═══ Supplied material ═══
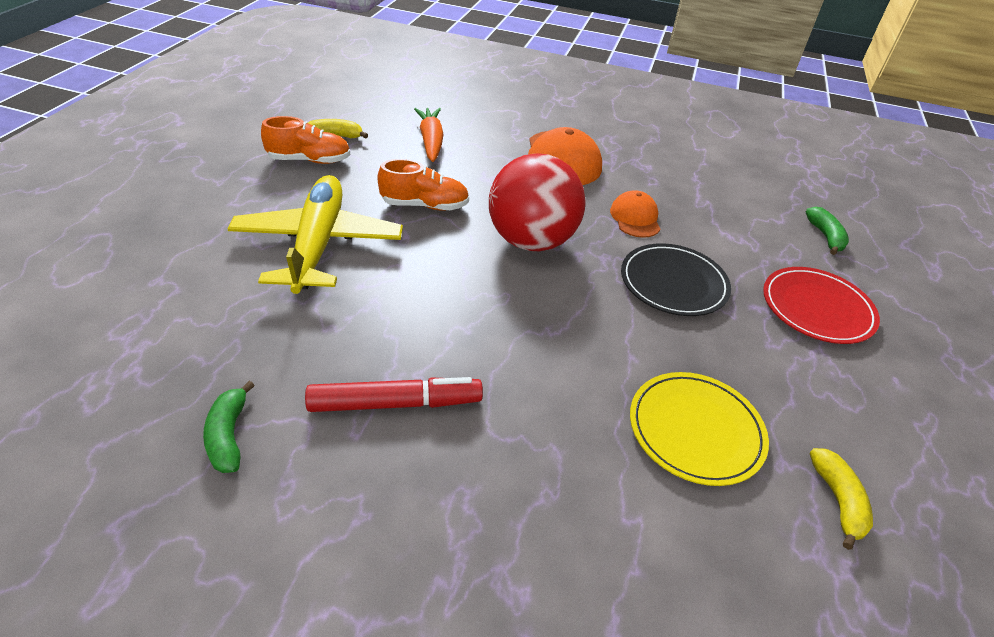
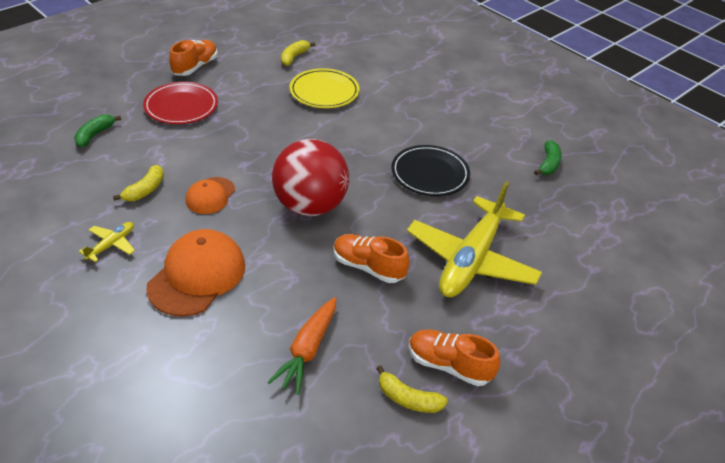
camera: 150 degrees left, 0 degrees up
(395, 403) = (461, 149): red marker -> none
(653, 158) = (111, 245): none -> yellow plane
(673, 283) = (246, 147): black plate -> black plate (430, 173)
(695, 203) = (145, 190): none -> yellow banana
(913, 387) = (195, 67): none -> orange shoe

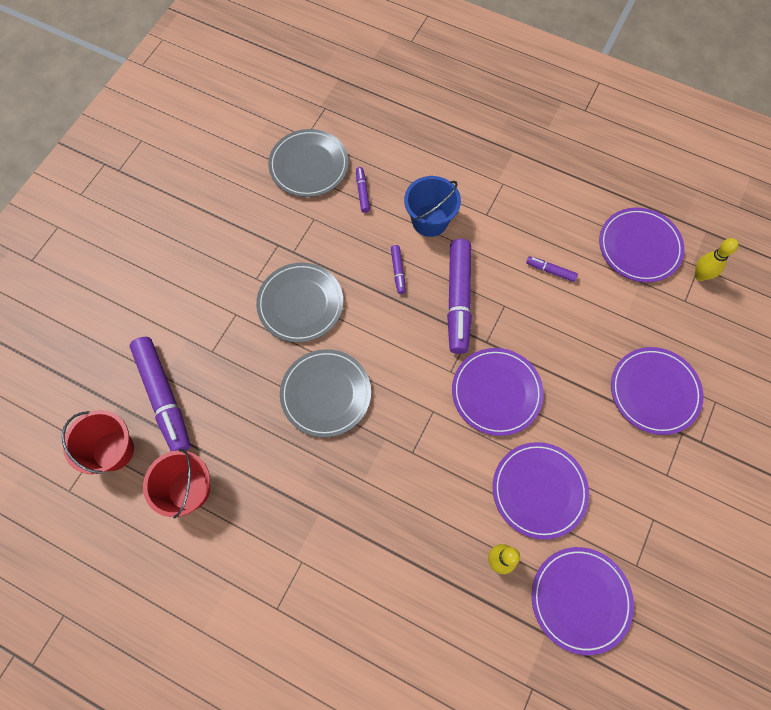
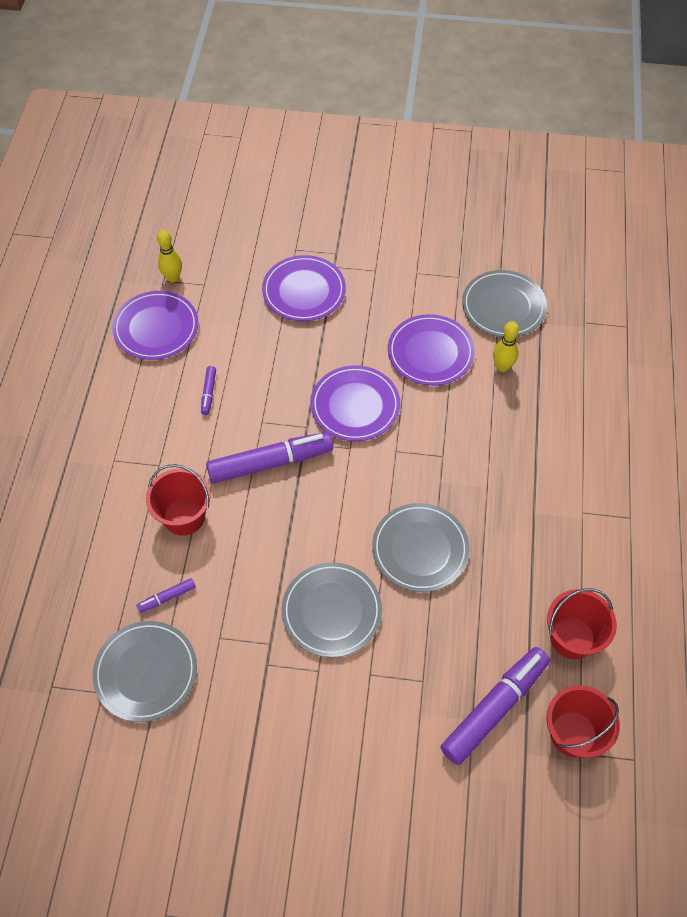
camera: 110 degrees left, 10 degrees down
(398, 271) = (257, 528): purple marker -> none
(430, 221) = (184, 516): blue bucket -> red bucket
(580, 599) = (503, 306): purple plate -> grey plate

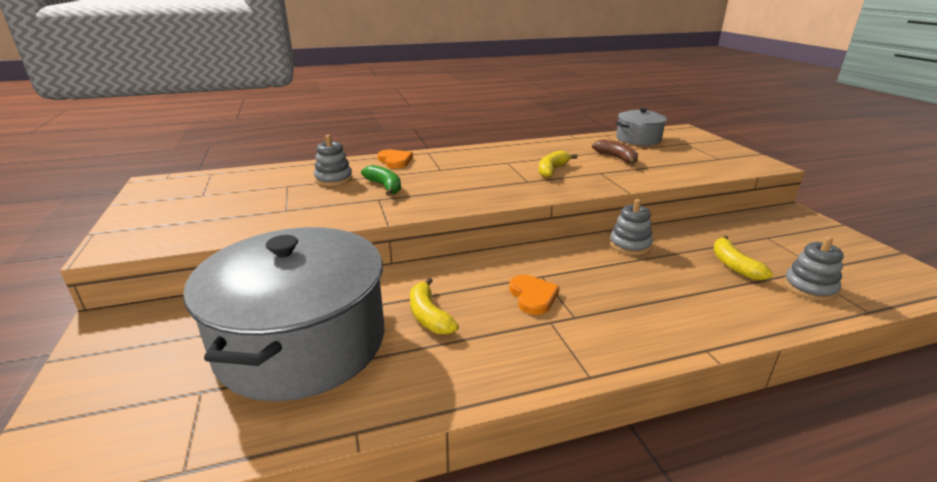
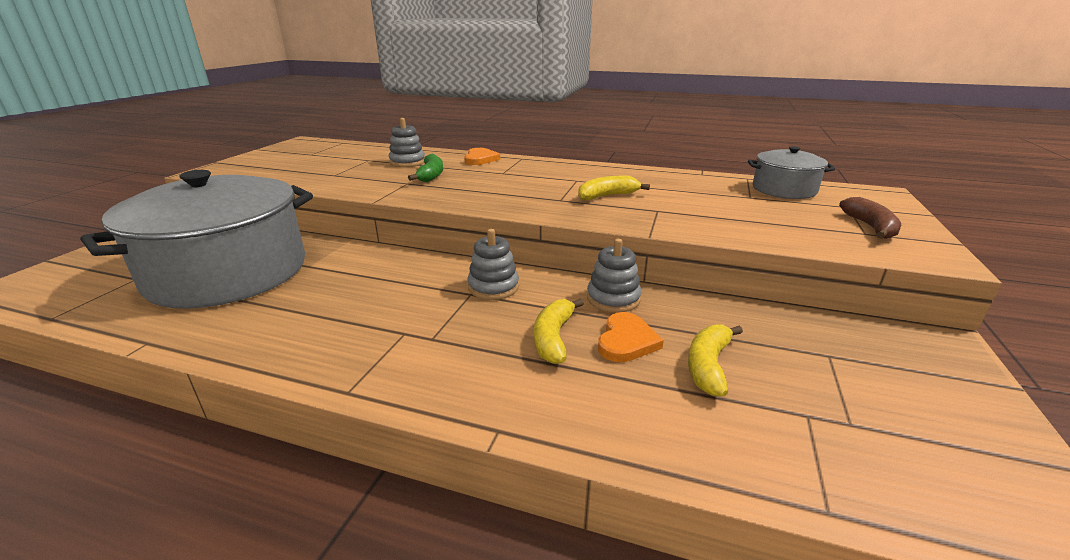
camera: 35 degrees right, 0 degrees up
(428, 316) = (328, 288): yellow banana -> yellow banana (553, 338)
(533, 296) = (429, 306): orange heart -> orange heart (626, 341)
(617, 158) = (710, 202): brown banana -> brown banana (870, 227)
(809, 288) = (778, 436): grey stacking toy -> grey stacking toy (493, 287)

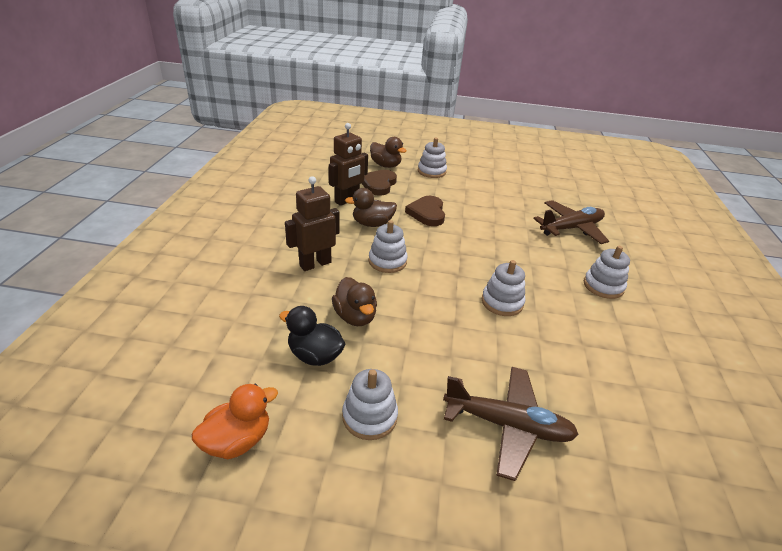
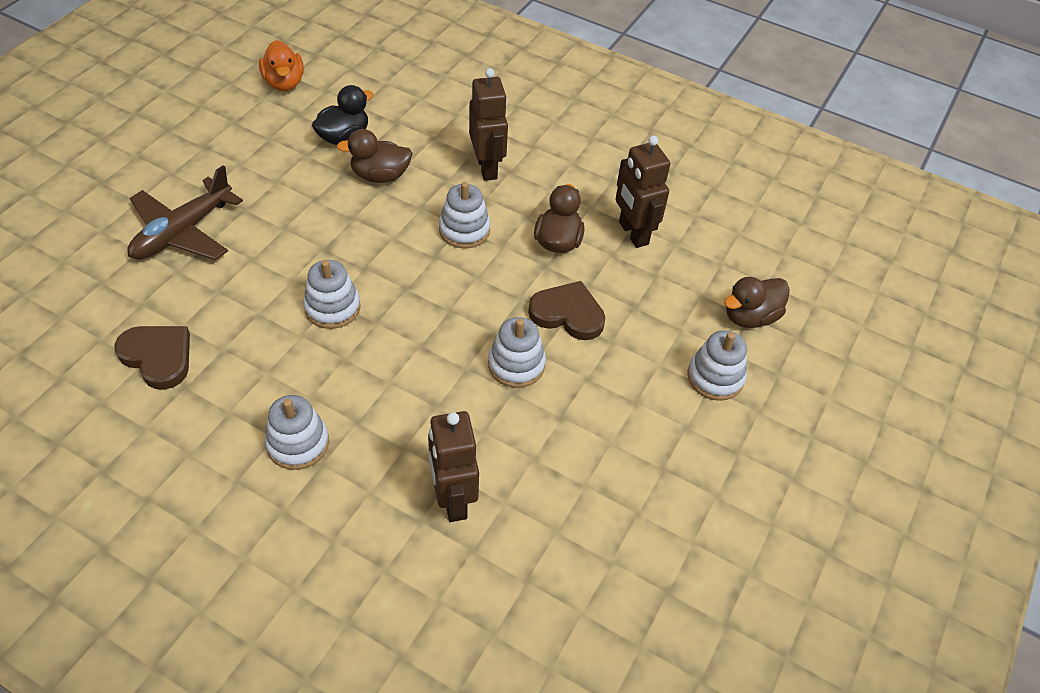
camera: 110 degrees right, 15 degrees up
(369, 416) = (255, 152): white stacking toy -> white stacking toy (516, 365)
(378, 184) = (677, 284): brown heart -> brown heart (158, 357)
(571, 228) = (453, 499): brown plane -> brown robot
═══
→ Problem: With the pictures removed, write the listing out word for word.

→ The answer:
camera: 150 degrees left, 0 degrees up
(395, 403) = (461, 149): red marker -> none
(653, 158) = (111, 245): none -> yellow plane
(673, 283) = (246, 147): black plate -> black plate (430, 173)
(695, 203) = (145, 190): none -> yellow banana
(913, 387) = (195, 67): none -> orange shoe

camera: 110 degrees left, 10 degrees down
(398, 271) = (257, 528): purple marker -> none
(430, 221) = (184, 516): blue bucket -> red bucket
(580, 599) = (503, 306): purple plate -> grey plate

camera: 35 degrees right, 0 degrees up
(428, 316) = (328, 288): yellow banana -> yellow banana (553, 338)
(533, 296) = (429, 306): orange heart -> orange heart (626, 341)
(617, 158) = (710, 202): brown banana -> brown banana (870, 227)
(809, 288) = (778, 436): grey stacking toy -> grey stacking toy (493, 287)

camera: 110 degrees right, 15 degrees up
(369, 416) = (255, 152): white stacking toy -> white stacking toy (516, 365)
(378, 184) = (677, 284): brown heart -> brown heart (158, 357)
(571, 228) = (453, 499): brown plane -> brown robot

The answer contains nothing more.